> _Provided data_
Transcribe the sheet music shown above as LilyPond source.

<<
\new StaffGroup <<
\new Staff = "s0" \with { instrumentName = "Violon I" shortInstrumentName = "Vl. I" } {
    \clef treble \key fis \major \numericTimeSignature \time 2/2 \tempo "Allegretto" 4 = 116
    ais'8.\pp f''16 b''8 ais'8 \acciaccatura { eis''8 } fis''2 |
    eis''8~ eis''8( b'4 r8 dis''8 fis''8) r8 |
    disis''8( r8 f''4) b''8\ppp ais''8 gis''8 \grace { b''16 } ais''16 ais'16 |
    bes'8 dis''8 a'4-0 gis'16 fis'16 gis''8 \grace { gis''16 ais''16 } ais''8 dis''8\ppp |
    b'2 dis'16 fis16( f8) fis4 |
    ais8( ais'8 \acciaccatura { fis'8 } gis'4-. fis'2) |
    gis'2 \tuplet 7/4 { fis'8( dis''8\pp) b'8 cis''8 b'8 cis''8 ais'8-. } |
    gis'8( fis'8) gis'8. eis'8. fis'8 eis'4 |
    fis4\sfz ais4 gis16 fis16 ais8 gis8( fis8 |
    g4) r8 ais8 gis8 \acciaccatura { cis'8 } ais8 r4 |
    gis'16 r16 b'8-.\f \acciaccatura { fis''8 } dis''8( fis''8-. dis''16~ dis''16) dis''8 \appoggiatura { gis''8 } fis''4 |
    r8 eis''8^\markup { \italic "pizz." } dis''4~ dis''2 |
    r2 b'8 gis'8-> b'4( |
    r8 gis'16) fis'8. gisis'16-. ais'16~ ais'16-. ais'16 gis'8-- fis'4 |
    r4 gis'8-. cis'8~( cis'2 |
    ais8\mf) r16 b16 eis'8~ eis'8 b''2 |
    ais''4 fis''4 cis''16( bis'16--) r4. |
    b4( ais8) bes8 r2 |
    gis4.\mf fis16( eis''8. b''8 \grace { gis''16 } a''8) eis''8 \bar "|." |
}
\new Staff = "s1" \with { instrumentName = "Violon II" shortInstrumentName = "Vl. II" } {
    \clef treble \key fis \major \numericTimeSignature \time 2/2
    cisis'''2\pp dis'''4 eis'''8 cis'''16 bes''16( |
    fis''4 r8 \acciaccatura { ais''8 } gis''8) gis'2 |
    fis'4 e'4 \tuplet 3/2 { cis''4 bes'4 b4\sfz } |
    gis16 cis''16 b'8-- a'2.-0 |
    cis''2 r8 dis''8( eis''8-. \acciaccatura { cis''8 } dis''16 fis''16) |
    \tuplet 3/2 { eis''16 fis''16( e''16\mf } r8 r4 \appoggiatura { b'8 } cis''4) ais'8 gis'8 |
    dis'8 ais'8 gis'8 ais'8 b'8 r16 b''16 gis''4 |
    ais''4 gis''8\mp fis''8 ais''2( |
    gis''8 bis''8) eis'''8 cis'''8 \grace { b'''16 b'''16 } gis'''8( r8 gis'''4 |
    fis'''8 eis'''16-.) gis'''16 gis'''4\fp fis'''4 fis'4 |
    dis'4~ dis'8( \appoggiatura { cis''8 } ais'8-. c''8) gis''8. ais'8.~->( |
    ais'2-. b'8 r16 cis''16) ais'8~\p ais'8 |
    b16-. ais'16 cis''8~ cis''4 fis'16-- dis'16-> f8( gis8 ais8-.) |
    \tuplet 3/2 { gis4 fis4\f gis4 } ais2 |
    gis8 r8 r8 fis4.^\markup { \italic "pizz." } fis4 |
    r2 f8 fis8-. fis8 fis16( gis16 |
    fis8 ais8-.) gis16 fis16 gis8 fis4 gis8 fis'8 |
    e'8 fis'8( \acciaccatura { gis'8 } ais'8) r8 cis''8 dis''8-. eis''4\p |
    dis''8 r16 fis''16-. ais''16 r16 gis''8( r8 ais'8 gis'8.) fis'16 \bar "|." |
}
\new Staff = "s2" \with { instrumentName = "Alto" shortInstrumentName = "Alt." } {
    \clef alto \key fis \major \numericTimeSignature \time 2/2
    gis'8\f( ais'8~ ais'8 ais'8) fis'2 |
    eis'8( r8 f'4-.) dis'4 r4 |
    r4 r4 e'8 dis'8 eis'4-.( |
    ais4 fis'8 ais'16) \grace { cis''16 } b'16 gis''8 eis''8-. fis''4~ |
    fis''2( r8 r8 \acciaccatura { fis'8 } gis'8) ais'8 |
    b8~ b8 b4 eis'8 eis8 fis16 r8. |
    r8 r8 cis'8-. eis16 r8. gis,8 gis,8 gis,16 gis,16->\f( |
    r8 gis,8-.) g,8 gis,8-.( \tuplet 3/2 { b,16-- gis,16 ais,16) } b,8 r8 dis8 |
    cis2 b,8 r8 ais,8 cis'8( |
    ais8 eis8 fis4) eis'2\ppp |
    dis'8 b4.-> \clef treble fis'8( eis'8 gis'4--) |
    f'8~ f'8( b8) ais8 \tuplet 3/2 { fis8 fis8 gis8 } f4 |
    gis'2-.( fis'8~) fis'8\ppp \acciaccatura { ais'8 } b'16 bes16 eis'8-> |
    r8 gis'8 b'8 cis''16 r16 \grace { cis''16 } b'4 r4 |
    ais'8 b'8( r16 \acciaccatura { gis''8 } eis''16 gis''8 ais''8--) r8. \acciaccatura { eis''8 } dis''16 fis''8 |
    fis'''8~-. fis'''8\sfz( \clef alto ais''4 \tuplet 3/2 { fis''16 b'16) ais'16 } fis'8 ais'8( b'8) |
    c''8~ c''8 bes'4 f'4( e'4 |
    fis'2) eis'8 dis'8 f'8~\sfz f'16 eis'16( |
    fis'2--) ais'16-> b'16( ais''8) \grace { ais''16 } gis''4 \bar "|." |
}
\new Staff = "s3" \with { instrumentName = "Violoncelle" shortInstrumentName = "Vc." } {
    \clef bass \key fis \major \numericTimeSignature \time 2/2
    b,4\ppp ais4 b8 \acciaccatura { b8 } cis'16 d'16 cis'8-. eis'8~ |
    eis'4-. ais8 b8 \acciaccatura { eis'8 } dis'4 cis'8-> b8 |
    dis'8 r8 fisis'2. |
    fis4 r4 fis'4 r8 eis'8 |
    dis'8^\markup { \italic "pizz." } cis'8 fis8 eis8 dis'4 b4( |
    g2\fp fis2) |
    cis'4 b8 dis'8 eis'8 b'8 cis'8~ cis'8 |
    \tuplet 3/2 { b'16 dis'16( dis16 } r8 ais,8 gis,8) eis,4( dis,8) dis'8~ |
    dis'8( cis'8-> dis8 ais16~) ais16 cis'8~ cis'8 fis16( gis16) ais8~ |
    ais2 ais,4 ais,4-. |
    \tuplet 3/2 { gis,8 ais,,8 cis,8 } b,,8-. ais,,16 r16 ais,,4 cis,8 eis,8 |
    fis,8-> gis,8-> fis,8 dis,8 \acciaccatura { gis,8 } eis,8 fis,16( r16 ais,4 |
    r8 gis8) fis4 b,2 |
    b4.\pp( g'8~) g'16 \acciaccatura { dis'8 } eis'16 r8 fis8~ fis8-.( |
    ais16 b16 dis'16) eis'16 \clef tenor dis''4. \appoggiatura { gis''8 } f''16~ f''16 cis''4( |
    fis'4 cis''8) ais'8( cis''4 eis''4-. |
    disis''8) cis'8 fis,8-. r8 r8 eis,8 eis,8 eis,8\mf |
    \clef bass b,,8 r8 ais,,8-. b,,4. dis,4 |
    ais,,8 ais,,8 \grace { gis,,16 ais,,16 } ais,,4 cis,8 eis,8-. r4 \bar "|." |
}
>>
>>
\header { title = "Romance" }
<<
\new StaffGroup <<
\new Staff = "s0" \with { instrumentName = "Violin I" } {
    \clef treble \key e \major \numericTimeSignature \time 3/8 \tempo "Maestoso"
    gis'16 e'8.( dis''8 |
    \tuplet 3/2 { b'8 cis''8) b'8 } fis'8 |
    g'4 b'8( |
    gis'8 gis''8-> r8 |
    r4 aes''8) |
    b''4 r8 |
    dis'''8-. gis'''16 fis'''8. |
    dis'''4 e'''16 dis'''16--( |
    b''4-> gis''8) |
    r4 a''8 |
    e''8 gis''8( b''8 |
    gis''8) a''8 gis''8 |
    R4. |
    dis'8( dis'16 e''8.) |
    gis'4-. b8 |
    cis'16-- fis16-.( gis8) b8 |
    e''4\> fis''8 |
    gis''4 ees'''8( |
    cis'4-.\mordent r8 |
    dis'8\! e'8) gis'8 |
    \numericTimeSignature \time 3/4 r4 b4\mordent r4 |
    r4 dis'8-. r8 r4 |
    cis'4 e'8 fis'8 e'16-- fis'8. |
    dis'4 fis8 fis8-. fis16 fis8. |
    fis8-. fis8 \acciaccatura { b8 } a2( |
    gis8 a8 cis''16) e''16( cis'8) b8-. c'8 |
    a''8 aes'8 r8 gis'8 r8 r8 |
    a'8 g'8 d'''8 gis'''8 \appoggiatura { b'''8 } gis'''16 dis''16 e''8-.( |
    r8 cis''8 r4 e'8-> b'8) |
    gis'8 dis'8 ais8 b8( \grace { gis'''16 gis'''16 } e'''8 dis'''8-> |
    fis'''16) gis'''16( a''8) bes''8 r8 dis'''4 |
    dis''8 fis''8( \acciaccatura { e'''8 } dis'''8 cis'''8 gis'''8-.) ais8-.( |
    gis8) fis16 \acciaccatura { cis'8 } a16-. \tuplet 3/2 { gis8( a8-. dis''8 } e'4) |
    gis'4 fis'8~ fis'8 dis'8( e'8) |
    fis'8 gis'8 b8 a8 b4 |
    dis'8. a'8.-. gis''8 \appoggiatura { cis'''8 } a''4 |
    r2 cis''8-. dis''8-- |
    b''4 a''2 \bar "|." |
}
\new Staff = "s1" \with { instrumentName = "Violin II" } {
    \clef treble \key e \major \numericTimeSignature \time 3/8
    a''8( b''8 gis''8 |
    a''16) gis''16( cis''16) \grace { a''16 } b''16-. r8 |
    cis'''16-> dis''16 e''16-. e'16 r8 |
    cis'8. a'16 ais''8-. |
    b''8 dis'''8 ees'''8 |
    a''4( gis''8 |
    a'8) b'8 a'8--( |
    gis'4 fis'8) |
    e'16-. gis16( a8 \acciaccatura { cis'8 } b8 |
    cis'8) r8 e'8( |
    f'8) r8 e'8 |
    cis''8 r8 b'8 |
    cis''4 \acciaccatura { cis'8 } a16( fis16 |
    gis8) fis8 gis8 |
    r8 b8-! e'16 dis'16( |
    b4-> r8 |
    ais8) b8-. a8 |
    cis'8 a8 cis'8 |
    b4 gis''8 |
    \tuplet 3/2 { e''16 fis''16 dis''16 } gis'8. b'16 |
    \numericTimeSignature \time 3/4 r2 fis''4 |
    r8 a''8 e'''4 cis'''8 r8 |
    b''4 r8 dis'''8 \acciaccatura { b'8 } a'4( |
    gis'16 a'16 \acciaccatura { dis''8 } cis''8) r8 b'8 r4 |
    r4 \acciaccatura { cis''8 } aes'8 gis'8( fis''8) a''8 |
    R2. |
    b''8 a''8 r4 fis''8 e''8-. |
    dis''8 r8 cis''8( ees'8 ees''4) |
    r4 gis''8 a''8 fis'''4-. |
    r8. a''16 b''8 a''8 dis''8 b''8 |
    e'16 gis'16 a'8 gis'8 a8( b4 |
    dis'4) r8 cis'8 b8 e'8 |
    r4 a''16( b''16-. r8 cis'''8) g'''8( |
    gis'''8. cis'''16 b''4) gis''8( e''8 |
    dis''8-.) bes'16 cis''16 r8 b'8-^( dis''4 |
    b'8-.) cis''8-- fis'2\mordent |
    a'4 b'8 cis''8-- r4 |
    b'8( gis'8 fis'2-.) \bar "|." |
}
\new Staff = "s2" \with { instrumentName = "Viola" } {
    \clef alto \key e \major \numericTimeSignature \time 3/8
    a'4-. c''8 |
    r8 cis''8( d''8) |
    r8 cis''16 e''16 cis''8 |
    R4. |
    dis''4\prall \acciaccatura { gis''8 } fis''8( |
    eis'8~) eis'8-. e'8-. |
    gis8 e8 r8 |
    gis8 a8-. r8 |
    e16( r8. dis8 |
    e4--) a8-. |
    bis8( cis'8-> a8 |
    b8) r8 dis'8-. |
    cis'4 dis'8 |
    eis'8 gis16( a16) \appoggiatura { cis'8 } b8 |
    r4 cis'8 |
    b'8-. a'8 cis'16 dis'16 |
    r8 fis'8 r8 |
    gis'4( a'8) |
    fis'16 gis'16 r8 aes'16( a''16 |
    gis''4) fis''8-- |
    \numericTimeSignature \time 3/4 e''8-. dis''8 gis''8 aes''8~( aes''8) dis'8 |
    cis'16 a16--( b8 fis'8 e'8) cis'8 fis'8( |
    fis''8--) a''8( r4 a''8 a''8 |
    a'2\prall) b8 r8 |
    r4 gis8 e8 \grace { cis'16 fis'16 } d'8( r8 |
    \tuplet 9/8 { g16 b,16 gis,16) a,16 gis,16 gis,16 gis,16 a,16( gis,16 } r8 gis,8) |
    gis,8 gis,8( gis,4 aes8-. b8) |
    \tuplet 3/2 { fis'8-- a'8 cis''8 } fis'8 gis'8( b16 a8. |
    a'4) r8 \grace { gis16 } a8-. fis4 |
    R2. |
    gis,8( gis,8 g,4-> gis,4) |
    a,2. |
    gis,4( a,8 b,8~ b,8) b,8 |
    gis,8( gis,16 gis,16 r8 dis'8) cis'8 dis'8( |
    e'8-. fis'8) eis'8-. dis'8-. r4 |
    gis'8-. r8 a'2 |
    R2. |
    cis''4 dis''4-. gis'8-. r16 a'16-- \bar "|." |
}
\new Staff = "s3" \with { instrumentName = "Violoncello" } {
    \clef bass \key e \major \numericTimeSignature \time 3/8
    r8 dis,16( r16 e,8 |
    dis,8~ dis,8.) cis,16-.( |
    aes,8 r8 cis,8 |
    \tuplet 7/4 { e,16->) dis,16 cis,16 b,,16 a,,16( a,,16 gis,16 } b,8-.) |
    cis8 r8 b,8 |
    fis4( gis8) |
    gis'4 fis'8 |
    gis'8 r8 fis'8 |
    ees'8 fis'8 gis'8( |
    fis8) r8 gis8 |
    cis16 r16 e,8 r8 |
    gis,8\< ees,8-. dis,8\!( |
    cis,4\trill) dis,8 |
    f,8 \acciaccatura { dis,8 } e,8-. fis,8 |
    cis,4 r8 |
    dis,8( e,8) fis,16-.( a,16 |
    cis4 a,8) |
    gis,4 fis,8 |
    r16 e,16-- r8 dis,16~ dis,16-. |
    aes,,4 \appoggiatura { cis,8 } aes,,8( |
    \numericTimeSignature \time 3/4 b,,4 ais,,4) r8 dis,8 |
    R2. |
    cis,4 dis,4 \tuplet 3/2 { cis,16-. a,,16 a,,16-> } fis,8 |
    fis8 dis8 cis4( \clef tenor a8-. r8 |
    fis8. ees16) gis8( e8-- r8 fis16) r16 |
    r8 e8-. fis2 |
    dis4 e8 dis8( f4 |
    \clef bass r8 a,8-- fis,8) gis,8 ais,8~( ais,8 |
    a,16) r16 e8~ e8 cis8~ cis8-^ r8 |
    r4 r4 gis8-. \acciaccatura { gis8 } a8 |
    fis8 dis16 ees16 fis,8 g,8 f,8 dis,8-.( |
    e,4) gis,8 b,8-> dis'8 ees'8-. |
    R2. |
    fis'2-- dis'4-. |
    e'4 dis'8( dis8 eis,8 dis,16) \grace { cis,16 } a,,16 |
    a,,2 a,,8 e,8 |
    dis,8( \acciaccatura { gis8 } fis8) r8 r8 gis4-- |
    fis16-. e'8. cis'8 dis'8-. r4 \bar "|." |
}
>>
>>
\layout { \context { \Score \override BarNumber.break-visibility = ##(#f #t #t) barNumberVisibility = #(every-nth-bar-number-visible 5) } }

> _The exercise_
Report every line of the listing above that contains the string "pizz", treating uppercase and lowercase as different.

> _Expected answer_
    r8 eis''8^\markup { \italic "pizz." } dis''4~ dis''2 |
    gis8 r8 r8 fis4.^\markup { \italic "pizz." } fis4 |
    dis'8^\markup { \italic "pizz." } cis'8 fis8 eis8 dis'4 b4( |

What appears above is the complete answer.